TASK OBJECTIVE ▸ Every line of the data below is to be given again as it appears, with the images removed.

TASK DATA ▸
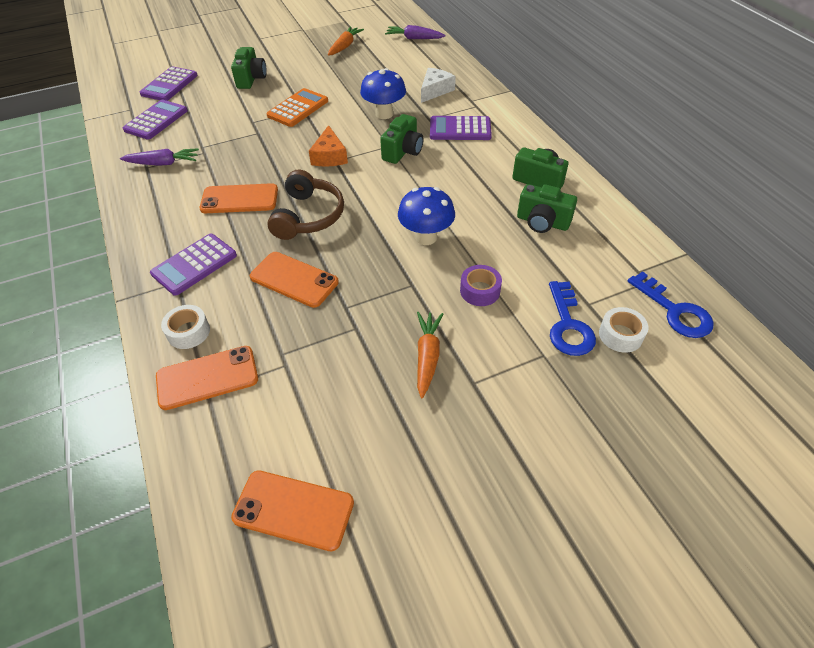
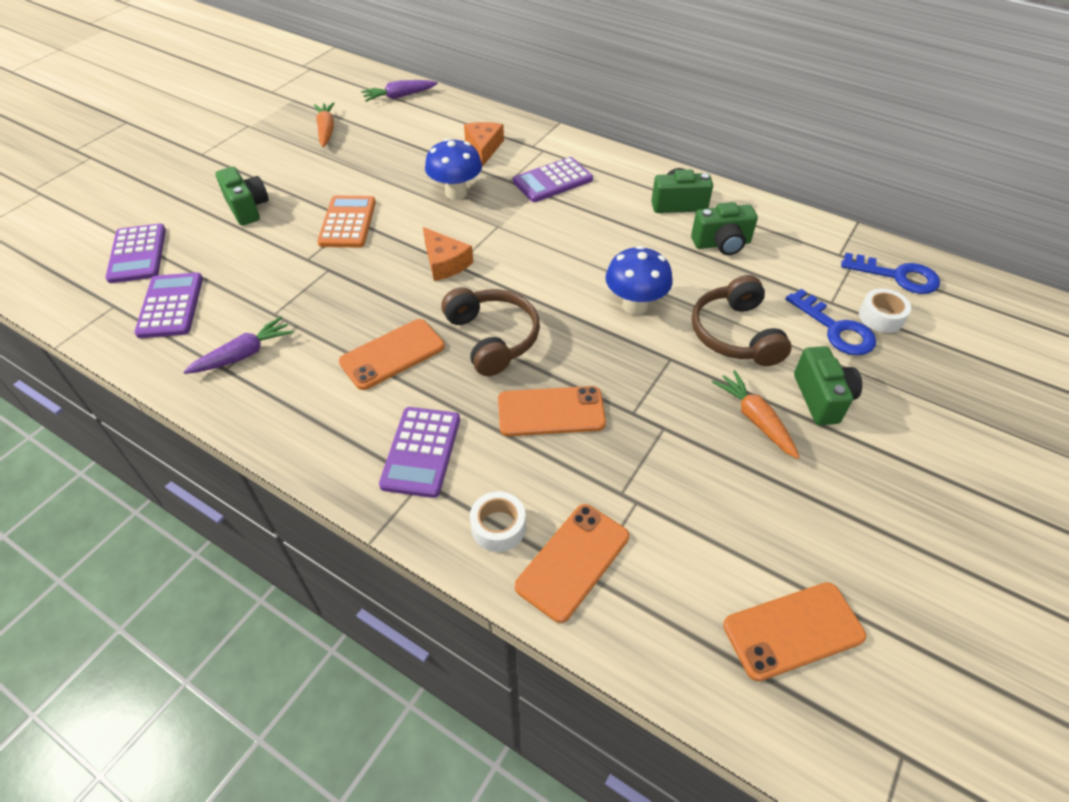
camera: 35 degrees left, 0 degrees up
(403, 152) = (519, 226): green camera -> green camera (822, 398)
(435, 90) = (484, 148): white cheese -> orange cheese
(480, 291) = (735, 334): purple tape -> brown headphones

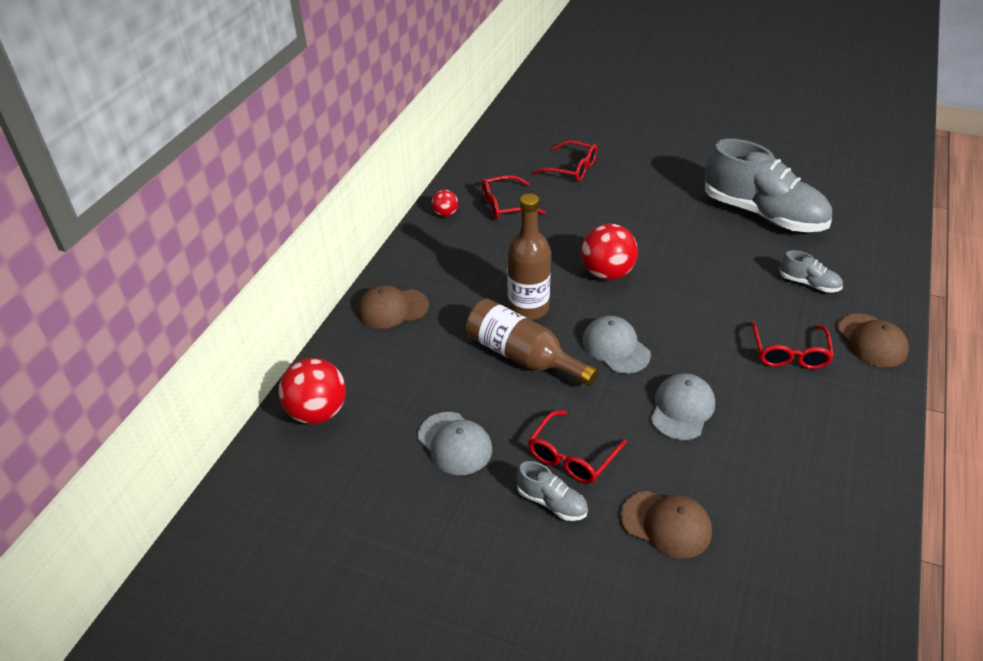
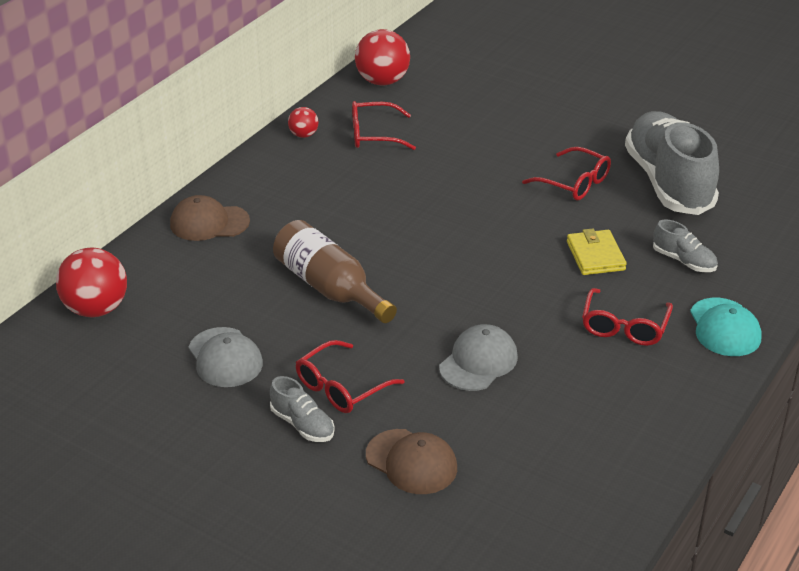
camera: 10 degrees right, 5 degrees down
(528, 308) = (355, 242): brown bottle -> none
(572, 169) = (467, 105): red glasses -> red glasses (574, 183)
(607, 273) = (458, 219): red ball -> red ball (382, 81)
(615, 347) = (433, 294): grey cap -> none
(735, 290) = (595, 256): none -> yellow wallet
(763, 214) = (668, 182): grey shoe -> grey shoe turned 150 degrees counterclockwise
(871, 341) = (724, 328): brown cap -> turquoise cap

THE COMPLETED TASK ▸
camera: 35 degrees left, 0 degrees up
(403, 152) = (519, 226): green camera -> green camera (822, 398)
(435, 90) = (484, 148): white cheese -> orange cheese
(480, 291) = (735, 334): purple tape -> brown headphones

camera: 10 degrees right, 5 degrees down
(528, 308) = (355, 242): brown bottle -> none
(572, 169) = (467, 105): red glasses -> red glasses (574, 183)
(607, 273) = (458, 219): red ball -> red ball (382, 81)
(615, 347) = (433, 294): grey cap -> none
(735, 290) = (595, 256): none -> yellow wallet
(763, 214) = (668, 182): grey shoe -> grey shoe turned 150 degrees counterclockwise
(871, 341) = (724, 328): brown cap -> turquoise cap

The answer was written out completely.